Multi-step shape edit data:
/---
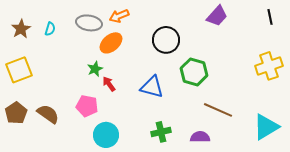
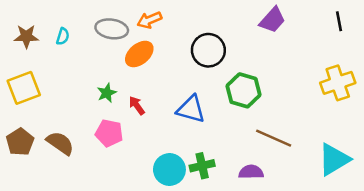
brown star: (21, 29) -> (26, 36), turned 30
green star: (95, 69) -> (107, 93), moved
cyan circle: (106, 135) -> (169, 170), moved

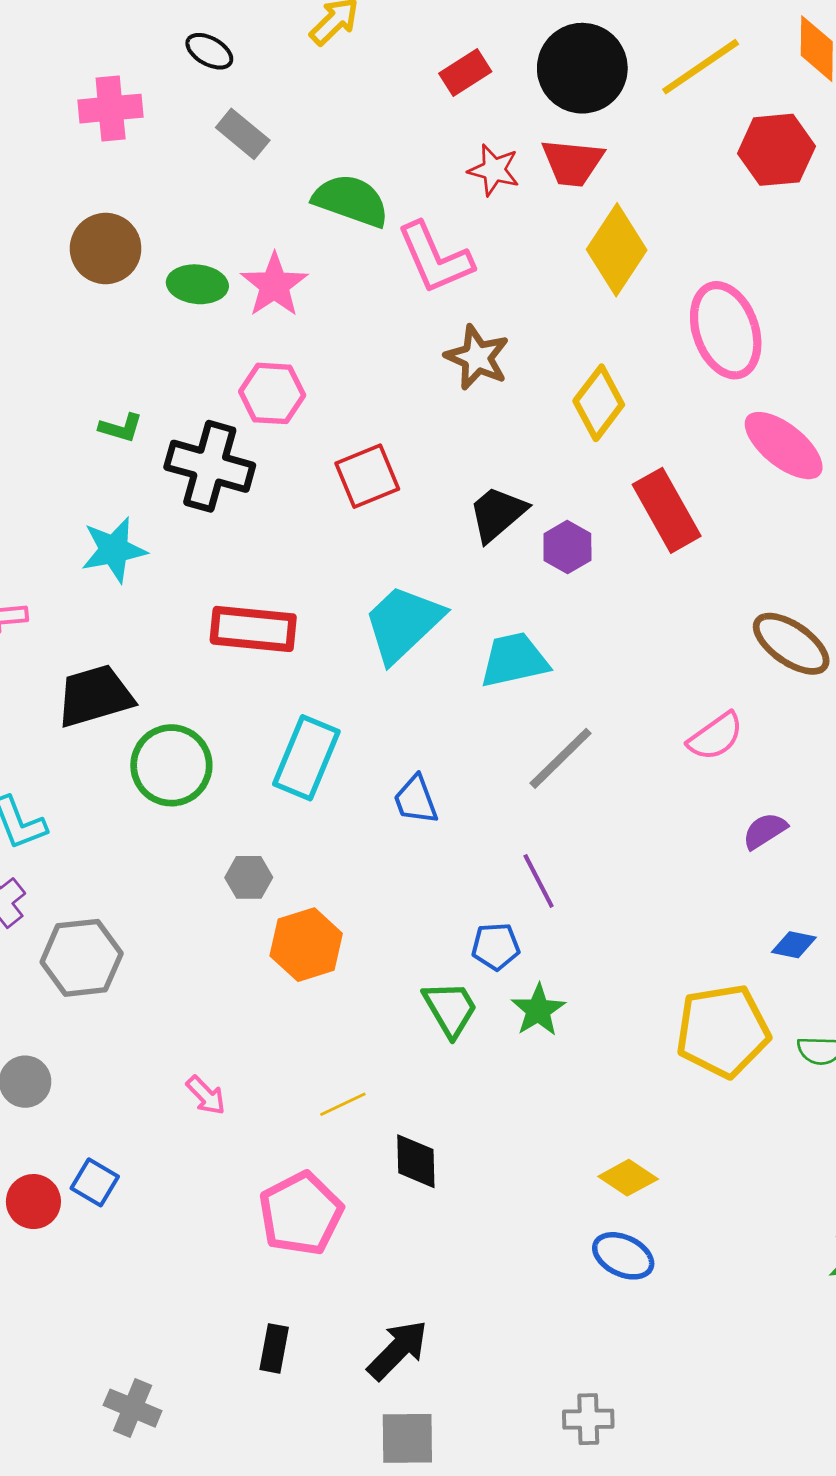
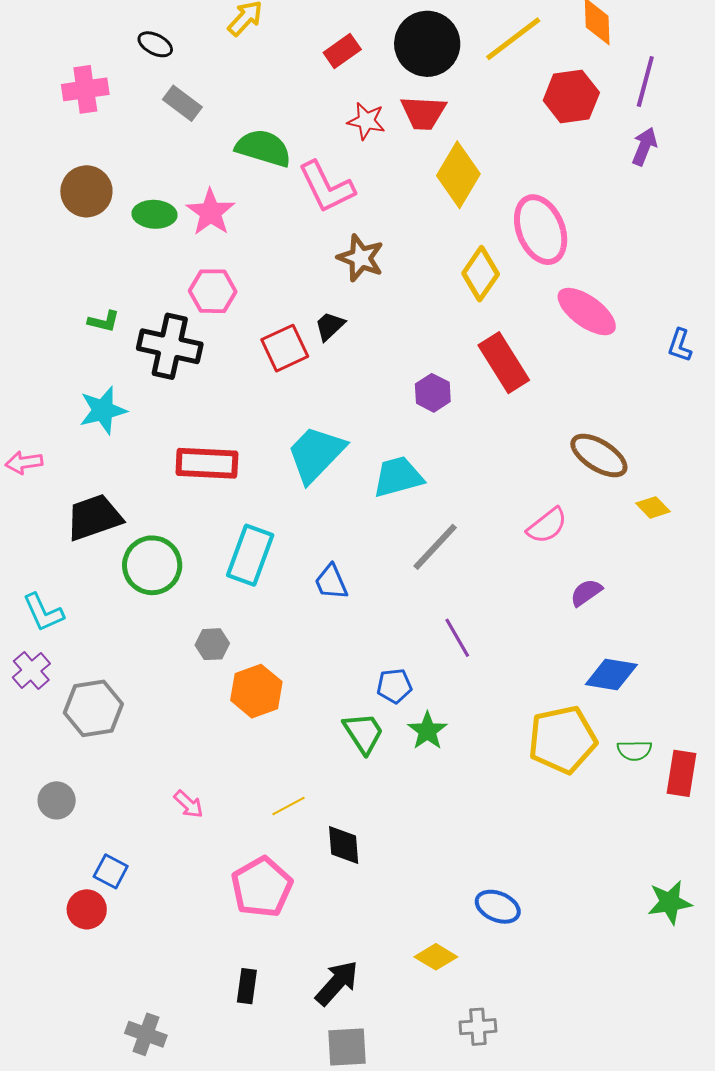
yellow diamond: (599, 403) -> (481, 274), moved
black trapezoid: (497, 514) -> (330, 326), moved, size x0.7
purple line: (539, 881) -> (457, 638), moved
blue diamond: (794, 945) -> (611, 674), size x1.6
yellow diamond: (628, 1178) -> (436, 957), moved
red circle: (33, 1202) -> (87, 909), moved

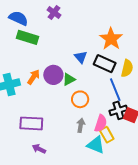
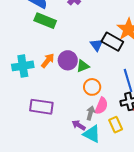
black rectangle: (105, 64) -> (112, 42), moved
pink semicircle: (101, 123) -> (101, 106), moved
cyan triangle: (96, 145) -> (92, 134), moved
purple arrow: (39, 149) -> (79, 125), moved

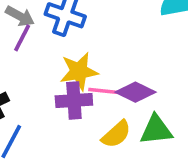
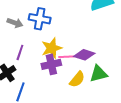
purple line: (22, 38) -> (20, 52), moved

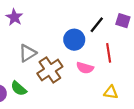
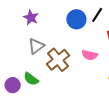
purple star: (14, 17) -> (31, 18), moved
blue circle: (74, 40) -> (76, 19), moved

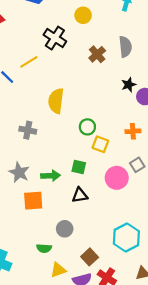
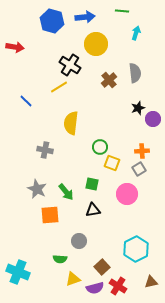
yellow circle: (83, 15) -> (96, 44), size x1.5
yellow line: (29, 62) -> (59, 87), moved
gray square: (137, 165) -> (139, 169), moved
green arrow: (51, 176) -> (66, 192), turned 54

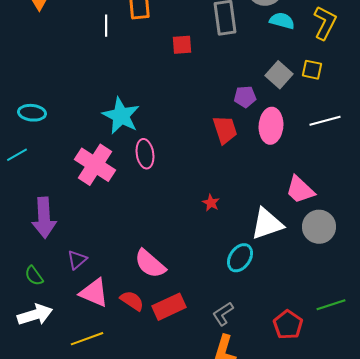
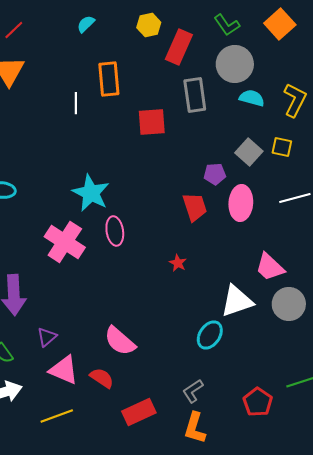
red square: (182, 45) -> (152, 122), size x1.4
red star: (211, 203) -> (178, 263), moved
red rectangle: (169, 307) -> (139, 412), moved

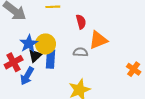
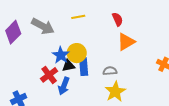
red semicircle: (81, 22) -> (118, 19), moved
gray semicircle: (80, 52) -> (110, 71), moved
black triangle: (35, 56) -> (68, 66), turned 40

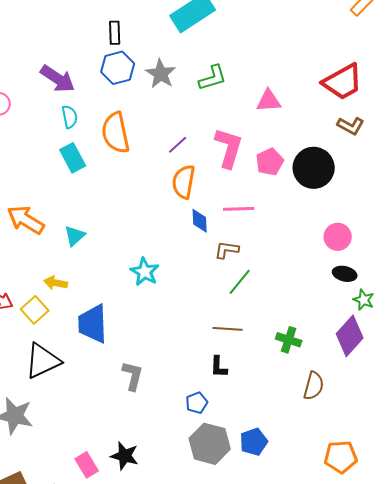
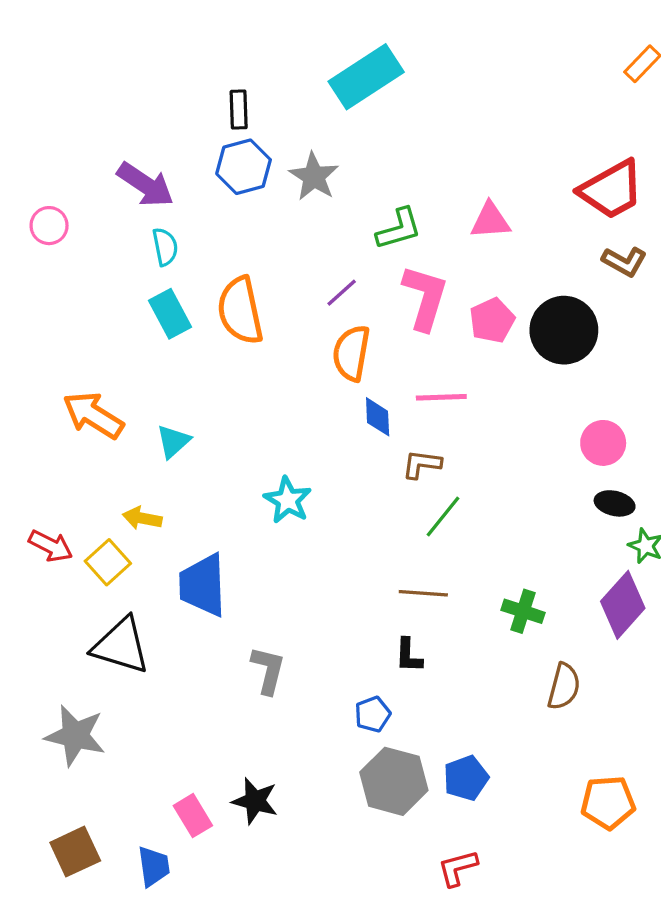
green L-shape: (213, 78) -> (399, 229), moved
orange semicircle: (116, 133) -> (240, 311), moved
black triangle: (43, 361) -> (121, 646), turned 42

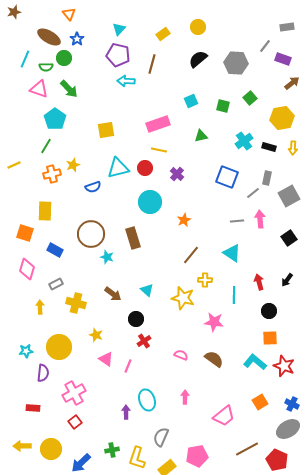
\---
> **WORK TO BE COMPLETED**: Write out each record exactly as shown, but not its pictures.

> **EXERCISE SOLUTION**:
brown star: (21, 29) -> (26, 36), turned 30
green star: (95, 69) -> (107, 93), moved
cyan circle: (106, 135) -> (169, 170), moved

yellow diamond: (599, 403) -> (481, 274), moved
black trapezoid: (497, 514) -> (330, 326), moved, size x0.7
purple line: (539, 881) -> (457, 638), moved
blue diamond: (794, 945) -> (611, 674), size x1.6
yellow diamond: (628, 1178) -> (436, 957), moved
red circle: (33, 1202) -> (87, 909), moved

black rectangle: (105, 64) -> (112, 42), moved
pink semicircle: (101, 123) -> (101, 106), moved
cyan triangle: (96, 145) -> (92, 134), moved
purple arrow: (39, 149) -> (79, 125), moved

purple line: (22, 38) -> (20, 52), moved

purple star: (14, 17) -> (31, 18), moved
blue circle: (74, 40) -> (76, 19), moved

yellow circle: (83, 15) -> (96, 44), size x1.5
yellow line: (29, 62) -> (59, 87), moved
gray square: (137, 165) -> (139, 169), moved
green arrow: (51, 176) -> (66, 192), turned 54

red square: (182, 45) -> (152, 122), size x1.4
red star: (211, 203) -> (178, 263), moved
red rectangle: (169, 307) -> (139, 412), moved

red semicircle: (81, 22) -> (118, 19), moved
gray semicircle: (80, 52) -> (110, 71), moved
black triangle: (35, 56) -> (68, 66), turned 40

green L-shape: (213, 78) -> (399, 229), moved
orange semicircle: (116, 133) -> (240, 311), moved
black triangle: (43, 361) -> (121, 646), turned 42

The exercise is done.